### TASK INPUT
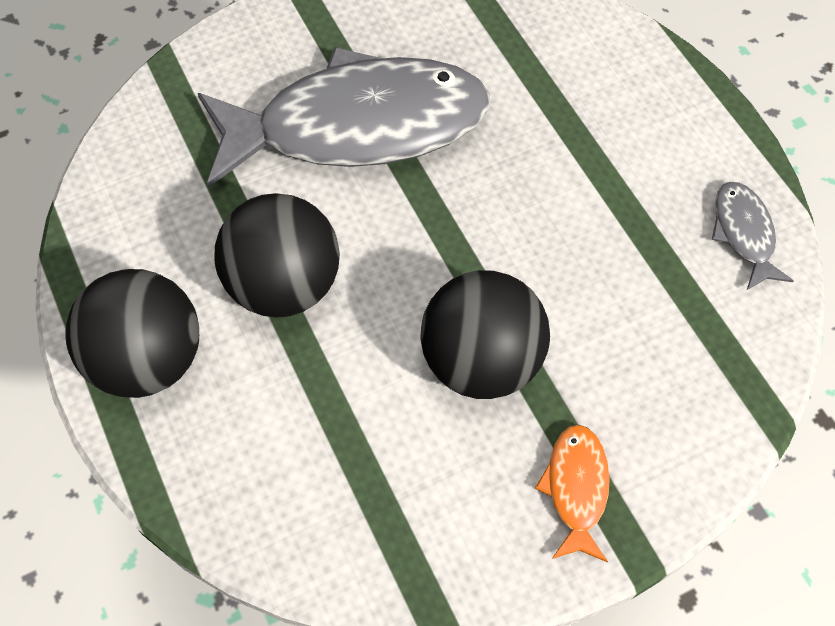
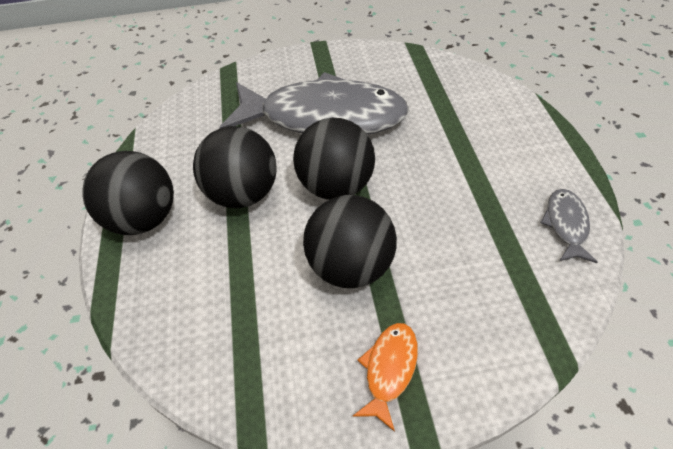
camera: 20 degrees right, 10 degrees down
(418, 242) = (336, 186): none -> black ball

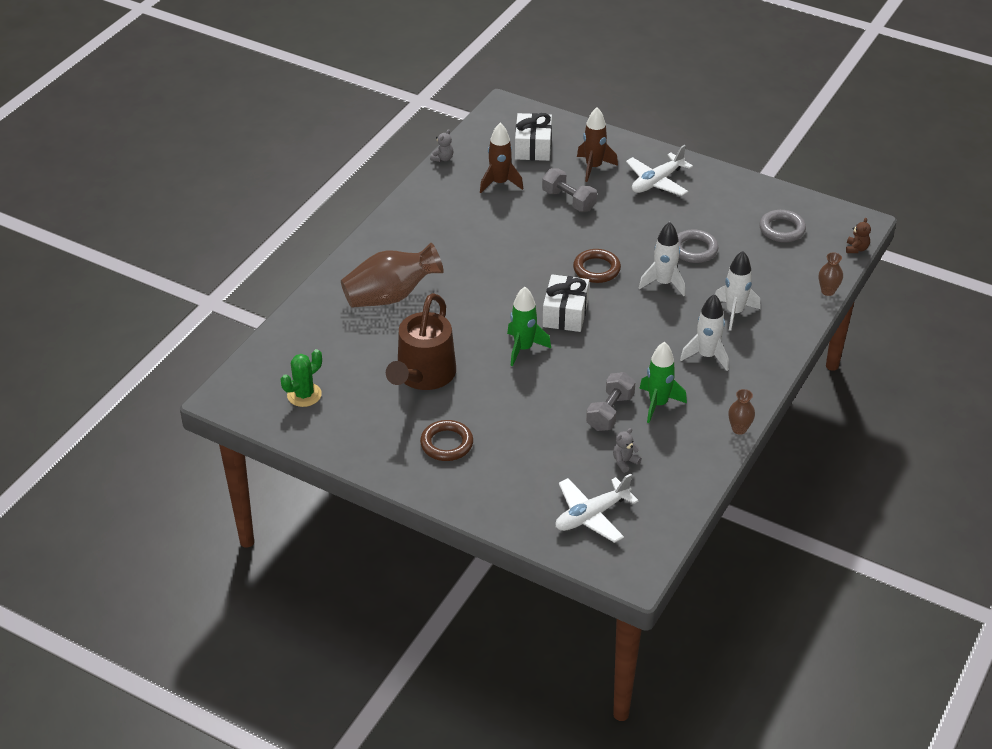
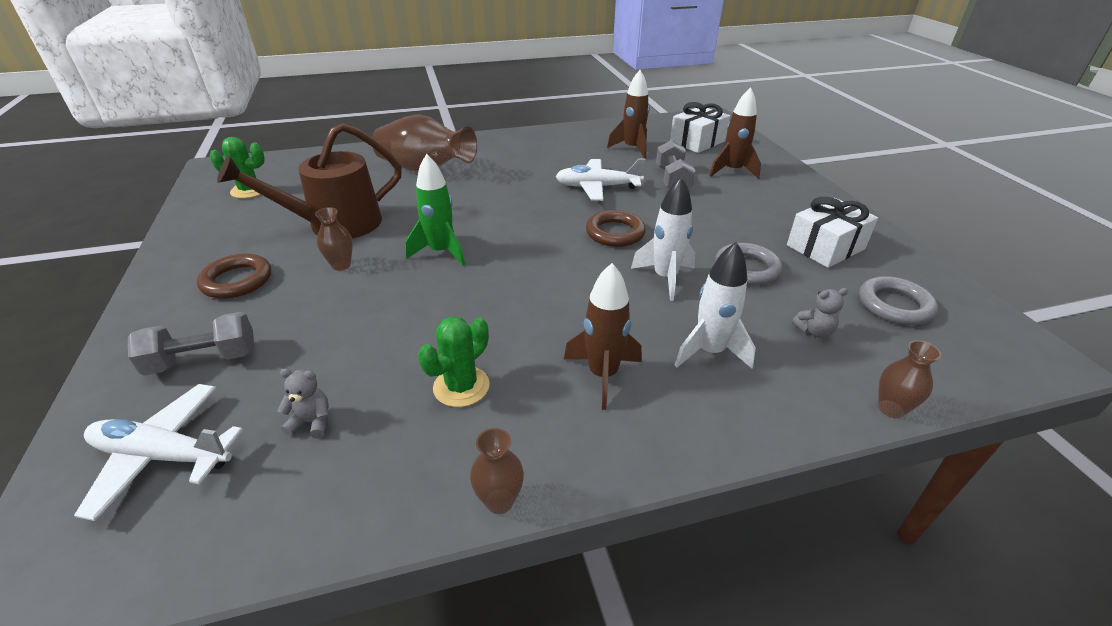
camera: 45 degrees right, 5 degrees down
(442, 158) = (614, 122): grey teddy bear -> grey teddy bear (814, 331)
(484, 395) = (341, 265): none -> brown vase
(565, 313) = (526, 248): white gift -> white gift (825, 247)
(610, 412) = (402, 356): grey dumbbell -> grey dumbbell (203, 360)
(657, 182) = (783, 203): white plane -> white plane (597, 187)
(658, 404) = (461, 386): green rocket -> green cactus
(706, 356) = (603, 375): white rocket -> brown rocket
(856, 249) = (1003, 384): brown teddy bear -> none

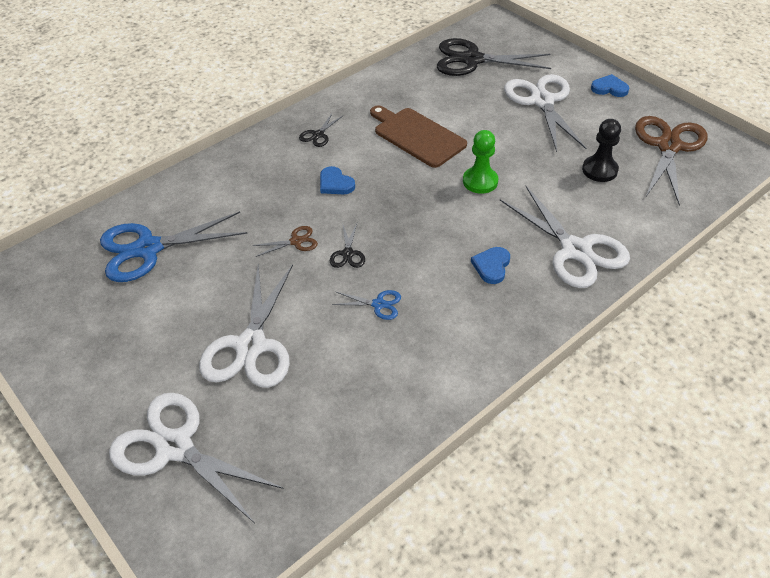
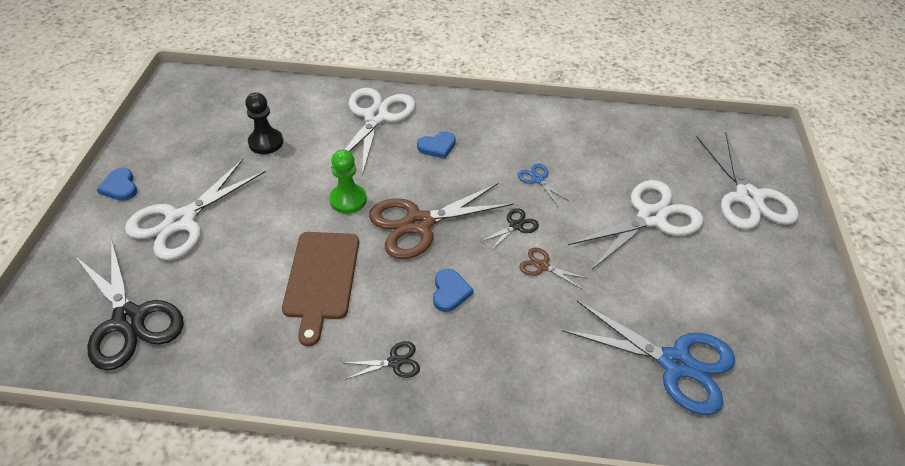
camera: 135 degrees left, 0 degrees up
(668, 146) = (197, 120): brown scissors -> brown scissors (419, 223)

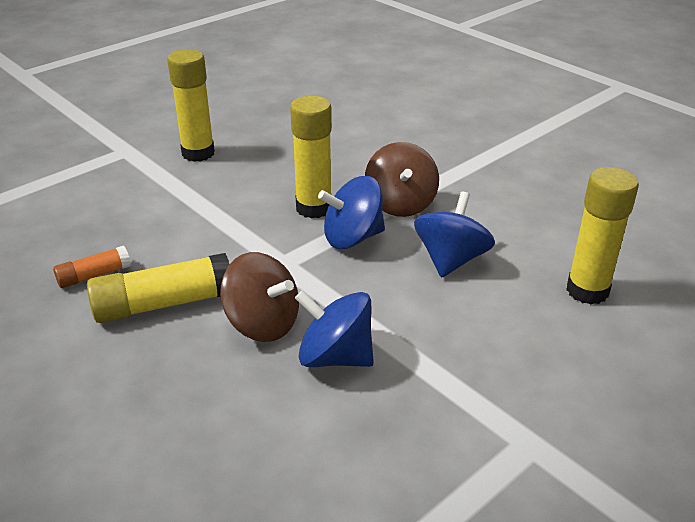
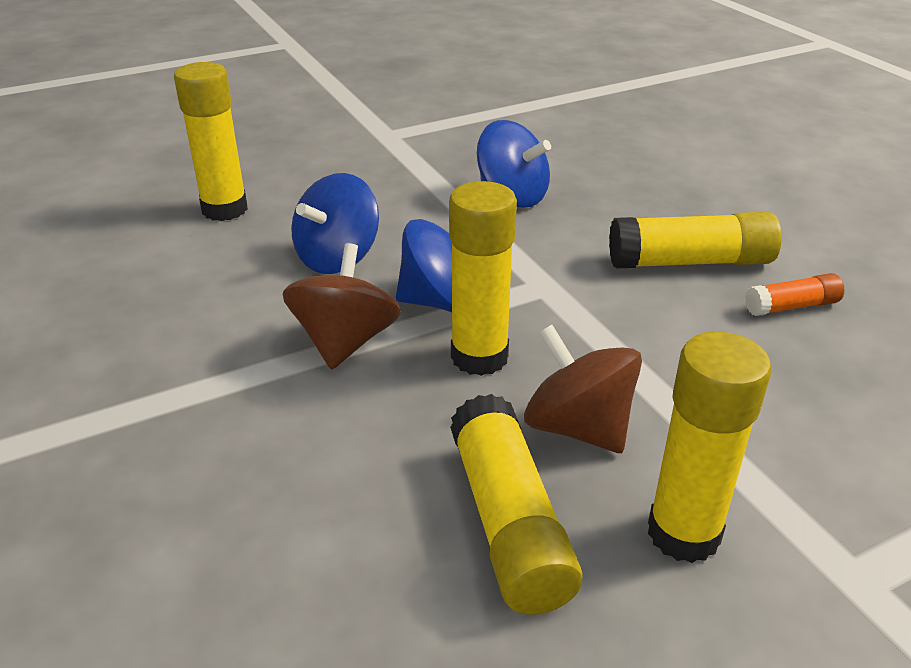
camera: 165 degrees left, 0 degrees up
(263, 324) = (578, 229): brown spinning top -> brown spinning top (578, 427)
(276, 146) = (509, 522): none -> yellow glue stick

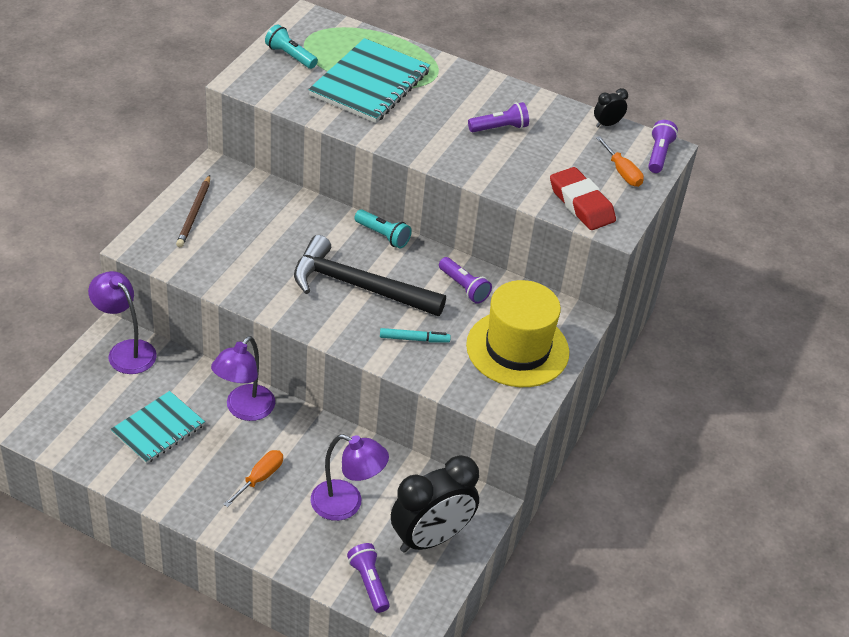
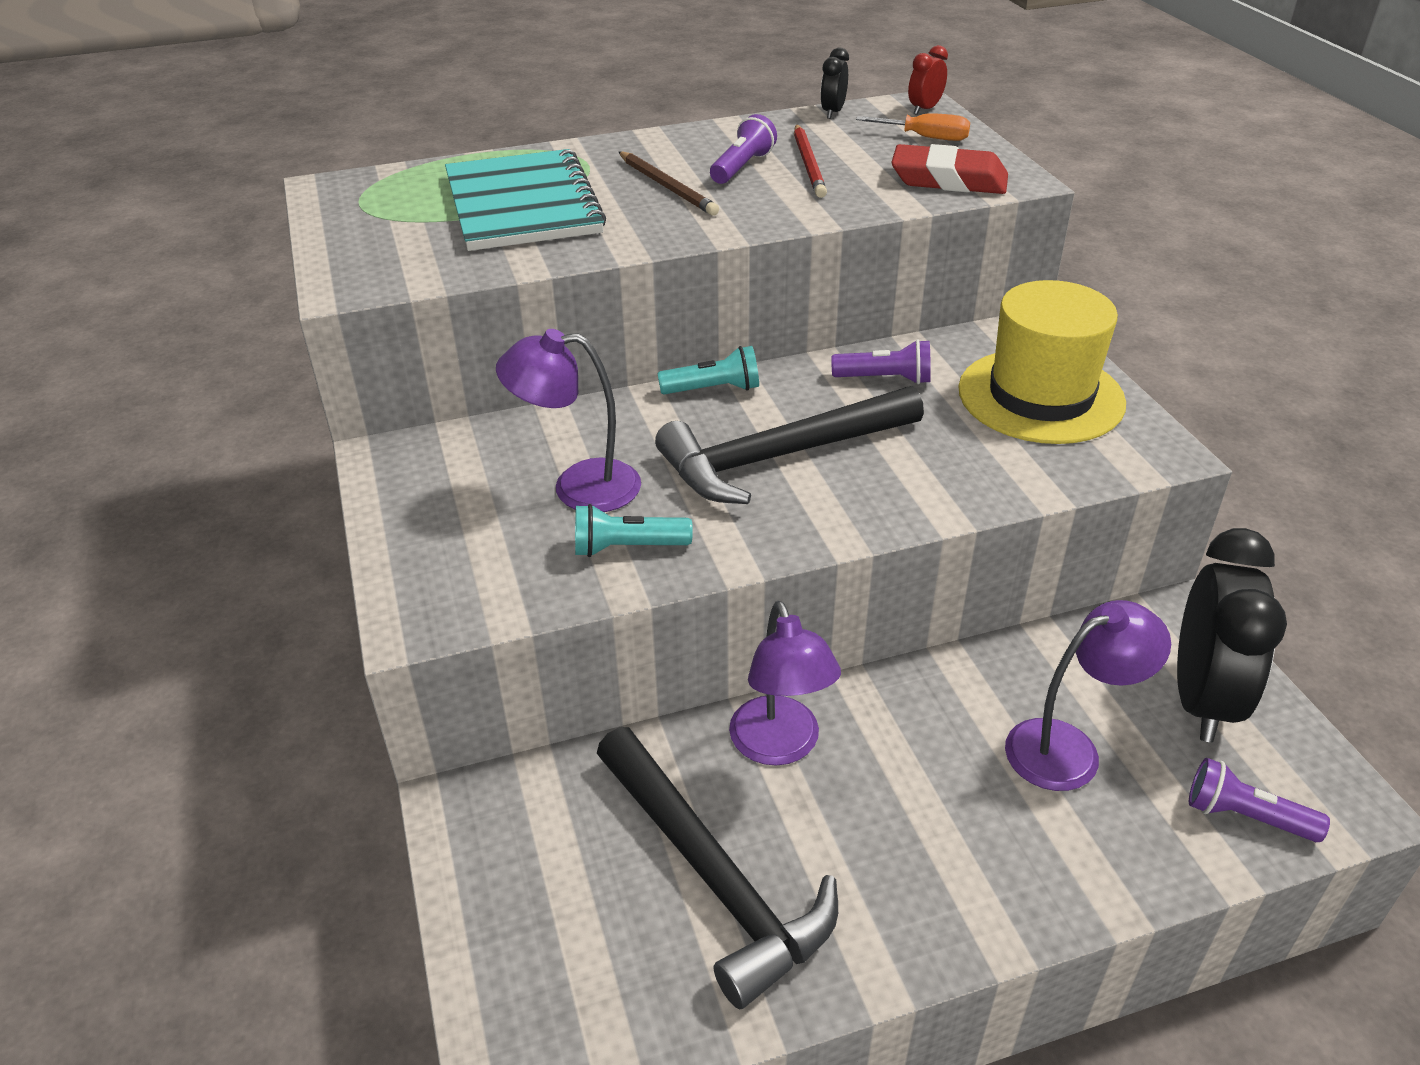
camera: 40 degrees left, 5 degrees down
(126, 351) = (508, 811): purple lamp -> purple lamp (578, 487)
(158, 429) = (713, 876): turquoise notebook -> black hammer
(194, 213) = (437, 524): brown pencil -> brown pencil (667, 187)
(260, 478) = (933, 813): orange screwdriver -> none
(290, 56) = (370, 230): turquoise flashlight -> turquoise flashlight (627, 547)
(414, 339) = (935, 464): turquoise marker -> none
(533, 148) = (809, 164): none -> red pencil
(659, 154) = (924, 109): purple flashlight -> red clock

### ACTION ITEM
From the first line to the last, reproduce the records above exactly and skip the pictures.

### RESPONSE BOX
camera: 20 degrees right, 10 degrees down
(418, 242) = (336, 186): none -> black ball

camera: 45 degrees right, 5 degrees down
(442, 158) = (614, 122): grey teddy bear -> grey teddy bear (814, 331)
(484, 395) = (341, 265): none -> brown vase
(565, 313) = (526, 248): white gift -> white gift (825, 247)
(610, 412) = (402, 356): grey dumbbell -> grey dumbbell (203, 360)
(657, 182) = (783, 203): white plane -> white plane (597, 187)
(658, 404) = (461, 386): green rocket -> green cactus
(706, 356) = (603, 375): white rocket -> brown rocket
(856, 249) = (1003, 384): brown teddy bear -> none

camera: 135 degrees left, 0 degrees up
(668, 146) = (197, 120): brown scissors -> brown scissors (419, 223)

camera: 165 degrees left, 0 degrees up
(263, 324) = (578, 229): brown spinning top -> brown spinning top (578, 427)
(276, 146) = (509, 522): none -> yellow glue stick

camera: 40 degrees left, 5 degrees down
(126, 351) = (508, 811): purple lamp -> purple lamp (578, 487)
(158, 429) = (713, 876): turquoise notebook -> black hammer
(194, 213) = (437, 524): brown pencil -> brown pencil (667, 187)
(260, 478) = (933, 813): orange screwdriver -> none
(290, 56) = (370, 230): turquoise flashlight -> turquoise flashlight (627, 547)
(414, 339) = (935, 464): turquoise marker -> none
(533, 148) = (809, 164): none -> red pencil
(659, 154) = (924, 109): purple flashlight -> red clock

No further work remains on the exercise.